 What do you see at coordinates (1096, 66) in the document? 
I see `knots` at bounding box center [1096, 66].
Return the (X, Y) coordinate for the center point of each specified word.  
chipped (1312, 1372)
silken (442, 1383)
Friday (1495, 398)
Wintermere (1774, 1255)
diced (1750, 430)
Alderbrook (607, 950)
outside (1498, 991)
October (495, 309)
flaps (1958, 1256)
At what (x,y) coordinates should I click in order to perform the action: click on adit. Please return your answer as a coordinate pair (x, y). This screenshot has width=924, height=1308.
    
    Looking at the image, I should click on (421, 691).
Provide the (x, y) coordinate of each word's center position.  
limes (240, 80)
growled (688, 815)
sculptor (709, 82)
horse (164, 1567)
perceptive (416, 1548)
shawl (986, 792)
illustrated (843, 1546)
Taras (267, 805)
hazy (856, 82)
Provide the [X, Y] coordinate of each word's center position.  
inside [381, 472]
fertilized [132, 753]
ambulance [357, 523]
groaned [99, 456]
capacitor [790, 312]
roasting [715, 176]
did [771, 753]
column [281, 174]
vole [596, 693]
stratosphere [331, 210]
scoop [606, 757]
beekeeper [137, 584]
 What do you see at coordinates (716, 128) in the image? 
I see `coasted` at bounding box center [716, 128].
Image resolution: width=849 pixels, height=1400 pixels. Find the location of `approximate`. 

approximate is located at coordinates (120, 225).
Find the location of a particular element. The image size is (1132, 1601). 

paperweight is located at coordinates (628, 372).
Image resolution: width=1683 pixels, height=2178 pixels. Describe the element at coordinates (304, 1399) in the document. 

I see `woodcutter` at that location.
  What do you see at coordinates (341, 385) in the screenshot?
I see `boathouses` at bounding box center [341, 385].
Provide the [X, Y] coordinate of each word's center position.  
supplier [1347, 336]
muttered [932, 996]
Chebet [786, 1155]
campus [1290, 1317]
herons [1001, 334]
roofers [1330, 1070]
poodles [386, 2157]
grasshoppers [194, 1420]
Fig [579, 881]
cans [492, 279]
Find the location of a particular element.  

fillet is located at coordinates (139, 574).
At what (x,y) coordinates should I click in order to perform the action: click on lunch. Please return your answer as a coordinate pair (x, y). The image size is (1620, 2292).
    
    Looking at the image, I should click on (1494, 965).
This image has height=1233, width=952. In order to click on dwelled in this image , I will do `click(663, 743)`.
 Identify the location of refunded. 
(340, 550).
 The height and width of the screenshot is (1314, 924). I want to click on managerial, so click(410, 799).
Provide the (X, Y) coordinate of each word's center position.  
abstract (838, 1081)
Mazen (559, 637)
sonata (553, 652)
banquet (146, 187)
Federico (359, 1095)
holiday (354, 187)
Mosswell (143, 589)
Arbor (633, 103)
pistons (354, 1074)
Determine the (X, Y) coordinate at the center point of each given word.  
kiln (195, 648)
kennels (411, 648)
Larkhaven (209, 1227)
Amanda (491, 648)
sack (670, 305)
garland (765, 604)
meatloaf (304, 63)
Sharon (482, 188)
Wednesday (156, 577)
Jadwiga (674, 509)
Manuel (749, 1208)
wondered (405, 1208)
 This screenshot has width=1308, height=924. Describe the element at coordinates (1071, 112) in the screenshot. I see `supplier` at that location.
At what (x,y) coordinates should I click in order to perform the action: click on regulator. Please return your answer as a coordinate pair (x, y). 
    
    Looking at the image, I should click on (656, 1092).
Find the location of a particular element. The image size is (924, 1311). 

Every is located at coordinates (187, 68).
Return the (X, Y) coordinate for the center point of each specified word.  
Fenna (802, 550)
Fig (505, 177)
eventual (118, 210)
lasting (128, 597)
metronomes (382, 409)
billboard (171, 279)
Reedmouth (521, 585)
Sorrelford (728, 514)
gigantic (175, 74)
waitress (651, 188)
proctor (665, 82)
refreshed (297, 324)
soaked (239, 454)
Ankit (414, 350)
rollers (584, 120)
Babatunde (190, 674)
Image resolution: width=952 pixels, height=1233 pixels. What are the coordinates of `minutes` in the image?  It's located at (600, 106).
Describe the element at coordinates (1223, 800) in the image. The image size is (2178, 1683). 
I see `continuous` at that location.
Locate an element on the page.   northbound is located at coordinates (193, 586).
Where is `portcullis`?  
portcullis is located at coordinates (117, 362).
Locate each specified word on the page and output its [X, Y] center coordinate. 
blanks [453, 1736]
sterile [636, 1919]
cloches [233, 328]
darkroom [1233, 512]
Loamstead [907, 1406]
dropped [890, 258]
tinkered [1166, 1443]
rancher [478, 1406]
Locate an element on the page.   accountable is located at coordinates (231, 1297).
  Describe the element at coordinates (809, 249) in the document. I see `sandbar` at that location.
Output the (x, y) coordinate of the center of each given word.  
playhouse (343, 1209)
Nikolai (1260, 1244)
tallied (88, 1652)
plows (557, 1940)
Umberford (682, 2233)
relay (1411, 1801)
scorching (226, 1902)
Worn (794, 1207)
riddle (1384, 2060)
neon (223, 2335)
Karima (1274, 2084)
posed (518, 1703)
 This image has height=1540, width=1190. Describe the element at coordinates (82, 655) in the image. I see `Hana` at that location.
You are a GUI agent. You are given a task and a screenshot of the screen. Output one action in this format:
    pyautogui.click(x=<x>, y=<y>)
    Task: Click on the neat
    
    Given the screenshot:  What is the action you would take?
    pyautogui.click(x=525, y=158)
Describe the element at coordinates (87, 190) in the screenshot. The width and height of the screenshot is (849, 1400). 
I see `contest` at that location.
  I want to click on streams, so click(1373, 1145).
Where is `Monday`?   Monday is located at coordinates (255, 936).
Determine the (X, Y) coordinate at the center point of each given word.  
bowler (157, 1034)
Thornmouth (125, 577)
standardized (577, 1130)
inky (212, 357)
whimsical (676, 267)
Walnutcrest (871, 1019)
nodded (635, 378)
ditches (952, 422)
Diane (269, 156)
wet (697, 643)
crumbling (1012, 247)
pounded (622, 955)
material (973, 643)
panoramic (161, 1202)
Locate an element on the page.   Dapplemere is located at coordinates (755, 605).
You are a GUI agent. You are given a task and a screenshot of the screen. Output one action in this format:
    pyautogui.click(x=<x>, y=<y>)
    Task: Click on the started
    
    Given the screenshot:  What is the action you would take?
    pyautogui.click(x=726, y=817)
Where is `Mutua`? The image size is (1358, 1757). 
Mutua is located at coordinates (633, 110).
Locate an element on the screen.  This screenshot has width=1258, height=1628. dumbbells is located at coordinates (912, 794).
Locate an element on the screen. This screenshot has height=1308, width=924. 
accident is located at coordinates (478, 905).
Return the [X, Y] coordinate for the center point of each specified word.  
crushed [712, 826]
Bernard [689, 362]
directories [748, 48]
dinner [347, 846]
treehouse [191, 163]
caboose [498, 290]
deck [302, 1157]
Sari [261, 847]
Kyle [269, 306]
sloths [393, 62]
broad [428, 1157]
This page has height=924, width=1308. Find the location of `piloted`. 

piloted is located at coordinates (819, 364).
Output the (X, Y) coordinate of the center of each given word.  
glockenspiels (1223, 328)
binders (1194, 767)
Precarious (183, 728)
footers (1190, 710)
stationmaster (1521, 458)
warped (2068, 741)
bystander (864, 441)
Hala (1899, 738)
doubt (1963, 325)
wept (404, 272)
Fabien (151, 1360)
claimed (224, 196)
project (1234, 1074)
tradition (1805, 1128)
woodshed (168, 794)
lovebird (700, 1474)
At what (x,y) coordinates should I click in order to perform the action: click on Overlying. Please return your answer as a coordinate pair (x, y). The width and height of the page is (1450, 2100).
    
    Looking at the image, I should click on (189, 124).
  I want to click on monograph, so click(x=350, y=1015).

• What needs to be done: Format all of the data above as a numbered list, one line per item, leaving out the blank lines.

• Solution to this task:
1.  What do you see at coordinates (1096, 66) in the document? 
2. I see `knots` at bounding box center [1096, 66].
3. Return the (X, Y) coordinate for the center point of each specified word.  
4. chipped (1312, 1372)
5. silken (442, 1383)
6. Friday (1495, 398)
7. Wintermere (1774, 1255)
8. diced (1750, 430)
9. Alderbrook (607, 950)
10. outside (1498, 991)
11. October (495, 309)
12. flaps (1958, 1256)
13. At what (x,y) coordinates should I click in order to perform the action: click on adit. Please return your answer as a coordinate pair (x, y). This screenshot has width=924, height=1308.
14.     Looking at the image, I should click on (421, 691).
15. Provide the (x, y) coordinate of each word's center position.  
16. limes (240, 80)
17. growled (688, 815)
18. sculptor (709, 82)
19. horse (164, 1567)
20. perceptive (416, 1548)
21. shawl (986, 792)
22. illustrated (843, 1546)
23. Taras (267, 805)
24. hazy (856, 82)
25. Provide the [X, Y] coordinate of each word's center position.  
26. inside [381, 472]
27. fertilized [132, 753]
28. ambulance [357, 523]
29. groaned [99, 456]
30. capacitor [790, 312]
31. roasting [715, 176]
32. did [771, 753]
33. column [281, 174]
34. vole [596, 693]
35. stratosphere [331, 210]
36. scoop [606, 757]
37. beekeeper [137, 584]
38.  What do you see at coordinates (716, 128) in the image? 
39. I see `coasted` at bounding box center [716, 128].
40. Image resolution: width=849 pixels, height=1400 pixels. Find the location of `approximate`. 
41. approximate is located at coordinates (120, 225).
42. Find the location of a particular element. The image size is (1132, 1601). 
43. paperweight is located at coordinates (628, 372).
44. Image resolution: width=1683 pixels, height=2178 pixels. Describe the element at coordinates (304, 1399) in the document. 
45. I see `woodcutter` at that location.
46.   What do you see at coordinates (341, 385) in the screenshot?
47. I see `boathouses` at bounding box center [341, 385].
48. Provide the [X, Y] coordinate of each word's center position.  
49. supplier [1347, 336]
50. muttered [932, 996]
51. Chebet [786, 1155]
52. campus [1290, 1317]
53. herons [1001, 334]
54. roofers [1330, 1070]
55. poodles [386, 2157]
56. grasshoppers [194, 1420]
57. Fig [579, 881]
58. cans [492, 279]
59. Find the location of a particular element.  
60. fillet is located at coordinates (139, 574).
61. At what (x,y) coordinates should I click in order to perform the action: click on lunch. Please return your answer as a coordinate pair (x, y). The image size is (1620, 2292).
62.     Looking at the image, I should click on (1494, 965).
63. This image has height=1233, width=952. In order to click on dwelled in this image , I will do `click(663, 743)`.
64.  Identify the location of refunded. 
65. (340, 550).
66.  The height and width of the screenshot is (1314, 924). I want to click on managerial, so click(410, 799).
67. Provide the (X, Y) coordinate of each word's center position.  
68. abstract (838, 1081)
69. Mazen (559, 637)
70. sonata (553, 652)
71. banquet (146, 187)
72. Federico (359, 1095)
73. holiday (354, 187)
74. Mosswell (143, 589)
75. Arbor (633, 103)
76. pistons (354, 1074)
77. Determine the (X, Y) coordinate at the center point of each given word.  
78. kiln (195, 648)
79. kennels (411, 648)
80. Larkhaven (209, 1227)
81. Amanda (491, 648)
82. sack (670, 305)
83. garland (765, 604)
84. meatloaf (304, 63)
85. Sharon (482, 188)
86. Wednesday (156, 577)
87. Jadwiga (674, 509)
88. Manuel (749, 1208)
89. wondered (405, 1208)
90.  This screenshot has width=1308, height=924. Describe the element at coordinates (1071, 112) in the screenshot. I see `supplier` at that location.
91. At what (x,y) coordinates should I click in order to perform the action: click on regulator. Please return your answer as a coordinate pair (x, y). 
92.     Looking at the image, I should click on (656, 1092).
93. Find the location of a particular element. The image size is (924, 1311). 
94. Every is located at coordinates (187, 68).
95. Return the (X, Y) coordinate for the center point of each specified word.  
96. Fenna (802, 550)
97. Fig (505, 177)
98. eventual (118, 210)
99. lasting (128, 597)
100. metronomes (382, 409)
101. billboard (171, 279)
102. Reedmouth (521, 585)
103. Sorrelford (728, 514)
104. gigantic (175, 74)
105. waitress (651, 188)
106. proctor (665, 82)
107. refreshed (297, 324)
108. soaked (239, 454)
109. Ankit (414, 350)
110. rollers (584, 120)
111. Babatunde (190, 674)
112. Image resolution: width=952 pixels, height=1233 pixels. What are the coordinates of `minutes` in the image?  It's located at (600, 106).
113. Describe the element at coordinates (1223, 800) in the image. The image size is (2178, 1683). 
114. I see `continuous` at that location.
115. Locate an element on the page.   northbound is located at coordinates (193, 586).
116. Where is `portcullis`?  
117. portcullis is located at coordinates (117, 362).
118. Locate each specified word on the page and output its [X, Y] center coordinate. 
119. blanks [453, 1736]
120. sterile [636, 1919]
121. cloches [233, 328]
122. darkroom [1233, 512]
123. Loamstead [907, 1406]
124. dropped [890, 258]
125. tinkered [1166, 1443]
126. rancher [478, 1406]
127. Locate an element on the page.   accountable is located at coordinates (231, 1297).
128.   Describe the element at coordinates (809, 249) in the document. I see `sandbar` at that location.
129. Output the (x, y) coordinate of the center of each given word.  
130. playhouse (343, 1209)
131. Nikolai (1260, 1244)
132. tallied (88, 1652)
133. plows (557, 1940)
134. Umberford (682, 2233)
135. relay (1411, 1801)
136. scorching (226, 1902)
137. Worn (794, 1207)
138. riddle (1384, 2060)
139. neon (223, 2335)
140. Karima (1274, 2084)
141. posed (518, 1703)
142.  This image has height=1540, width=1190. Describe the element at coordinates (82, 655) in the image. I see `Hana` at that location.
143. You are a GUI agent. You are given a task and a screenshot of the screen. Output one action in this format:
144.     pyautogui.click(x=<x>, y=<y>)
145.     Task: Click on the neat
146.     Given the screenshot:  What is the action you would take?
147.     pyautogui.click(x=525, y=158)
148. Describe the element at coordinates (87, 190) in the screenshot. The width and height of the screenshot is (849, 1400). 
149. I see `contest` at that location.
150.   I want to click on streams, so click(1373, 1145).
151. Where is `Monday`?   Monday is located at coordinates (255, 936).
152. Determine the (X, Y) coordinate at the center point of each given word.  
153. bowler (157, 1034)
154. Thornmouth (125, 577)
155. standardized (577, 1130)
156. inky (212, 357)
157. whimsical (676, 267)
158. Walnutcrest (871, 1019)
159. nodded (635, 378)
160. ditches (952, 422)
161. Diane (269, 156)
162. wet (697, 643)
163. crumbling (1012, 247)
164. pounded (622, 955)
165. material (973, 643)
166. panoramic (161, 1202)
167. Locate an element on the page.   Dapplemere is located at coordinates (755, 605).
168. You are a GUI agent. You are given a task and a screenshot of the screen. Output one action in this format:
169.     pyautogui.click(x=<x>, y=<y>)
170.     Task: Click on the started
171.     Given the screenshot:  What is the action you would take?
172.     pyautogui.click(x=726, y=817)
173. Where is `Mutua`? The image size is (1358, 1757). 
174. Mutua is located at coordinates (633, 110).
175. Locate an element on the screen.  This screenshot has width=1258, height=1628. dumbbells is located at coordinates (912, 794).
176. Locate an element on the screen. This screenshot has height=1308, width=924. 
177. accident is located at coordinates (478, 905).
178. Return the [X, Y] coordinate for the center point of each specified word.  
179. crushed [712, 826]
180. Bernard [689, 362]
181. directories [748, 48]
182. dinner [347, 846]
183. treehouse [191, 163]
184. caboose [498, 290]
185. deck [302, 1157]
186. Sari [261, 847]
187. Kyle [269, 306]
188. sloths [393, 62]
189. broad [428, 1157]
190. This page has height=924, width=1308. Find the location of `piloted`. 
191. piloted is located at coordinates (819, 364).
192. Output the (X, Y) coordinate of the center of each given word.  
193. glockenspiels (1223, 328)
194. binders (1194, 767)
195. Precarious (183, 728)
196. footers (1190, 710)
197. stationmaster (1521, 458)
198. warped (2068, 741)
199. bystander (864, 441)
200. Hala (1899, 738)
201. doubt (1963, 325)
202. wept (404, 272)
203. Fabien (151, 1360)
204. claimed (224, 196)
205. project (1234, 1074)
206. tradition (1805, 1128)
207. woodshed (168, 794)
208. lovebird (700, 1474)
209. At what (x,y) coordinates should I click in order to perform the action: click on Overlying. Please return your answer as a coordinate pair (x, y). The width and height of the page is (1450, 2100).
210.     Looking at the image, I should click on (189, 124).
211.   I want to click on monograph, so click(x=350, y=1015).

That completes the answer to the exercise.